## EXCERPTED DATA:

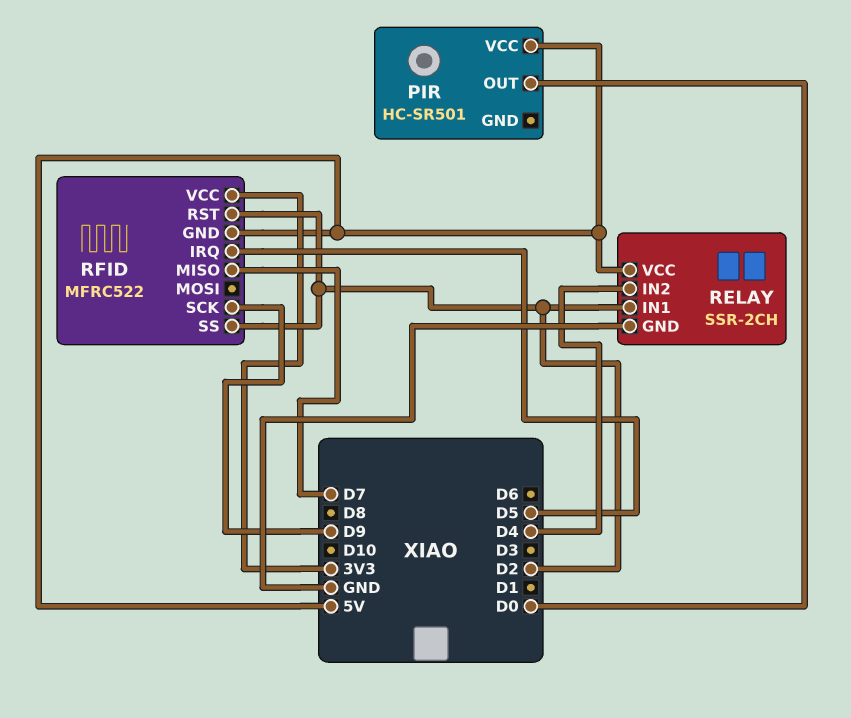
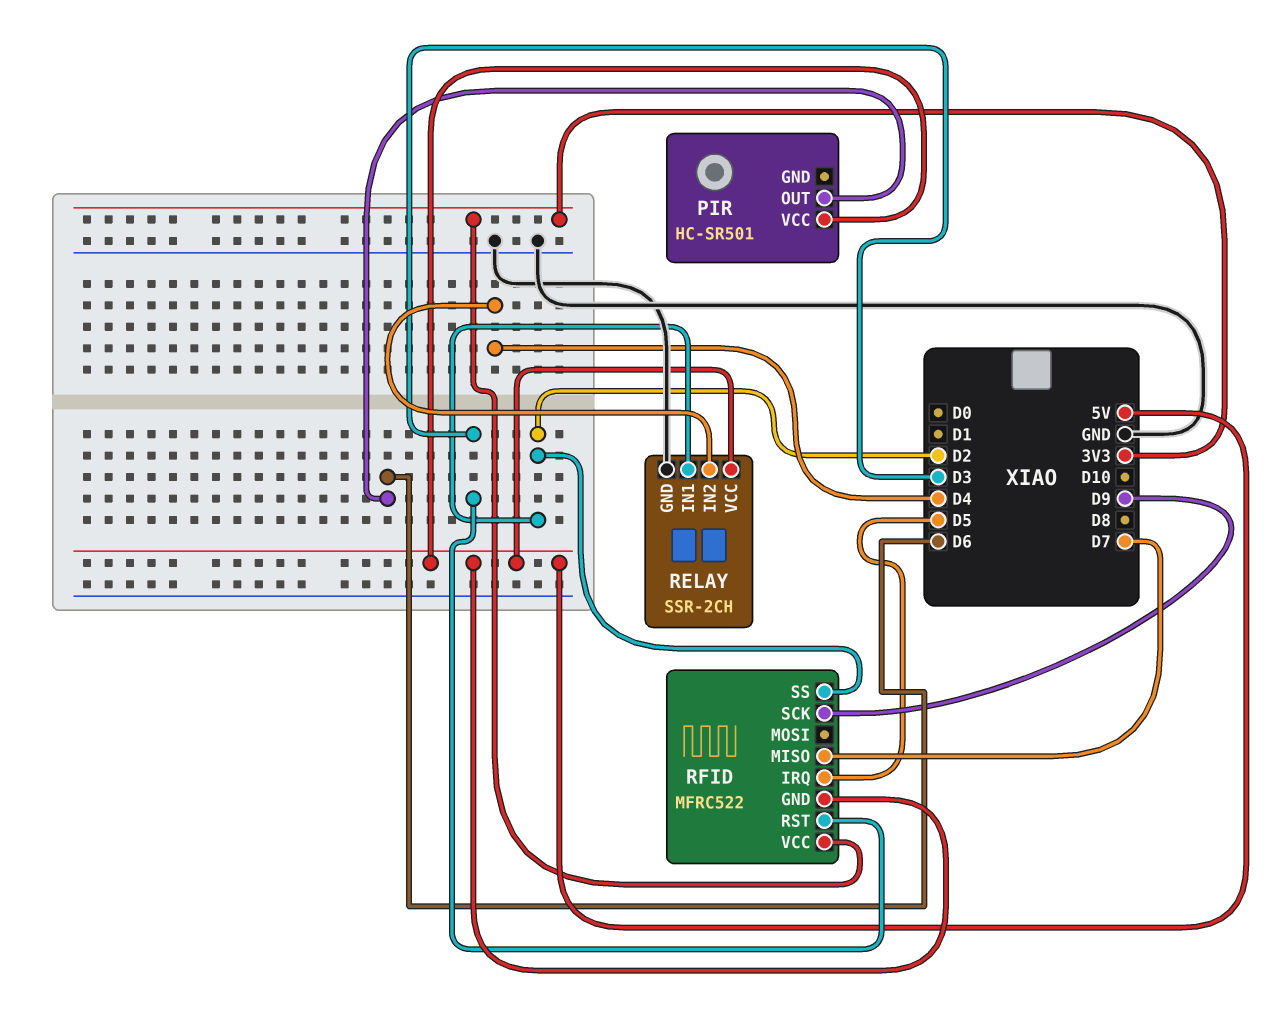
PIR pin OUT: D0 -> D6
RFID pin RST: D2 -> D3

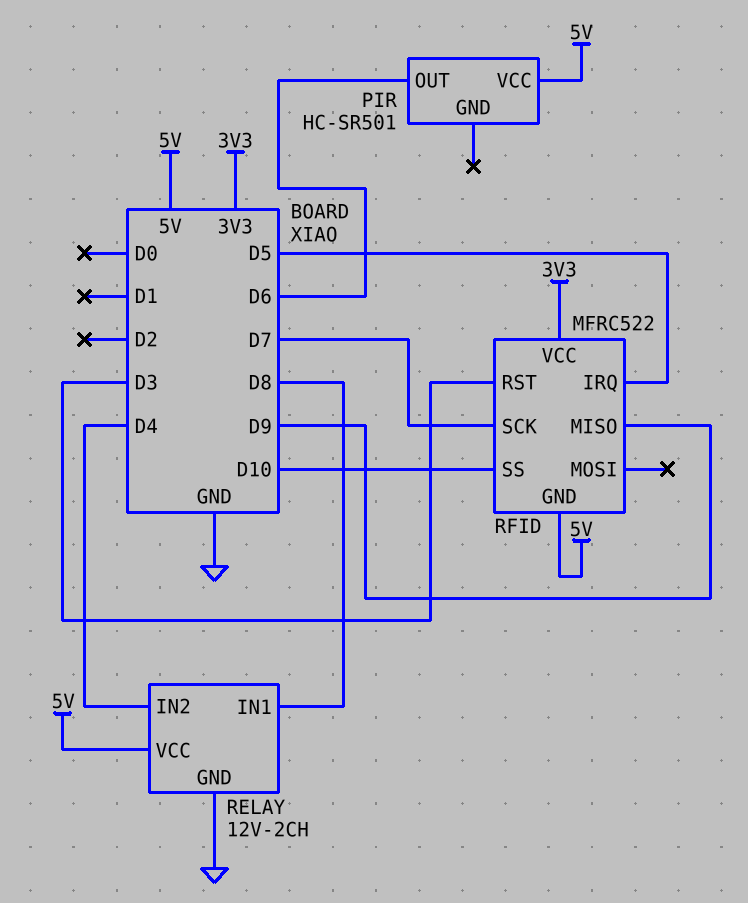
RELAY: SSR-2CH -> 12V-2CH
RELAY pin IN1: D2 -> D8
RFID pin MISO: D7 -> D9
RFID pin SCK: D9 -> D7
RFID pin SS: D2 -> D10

## INSTRUCTIONS FOR THE TASK:
Find the lines above that contain the word "RELAY" and copy each one.

## RESULT BELOW:
RELAY: SSR-2CH -> 12V-2CH
RELAY pin IN1: D2 -> D8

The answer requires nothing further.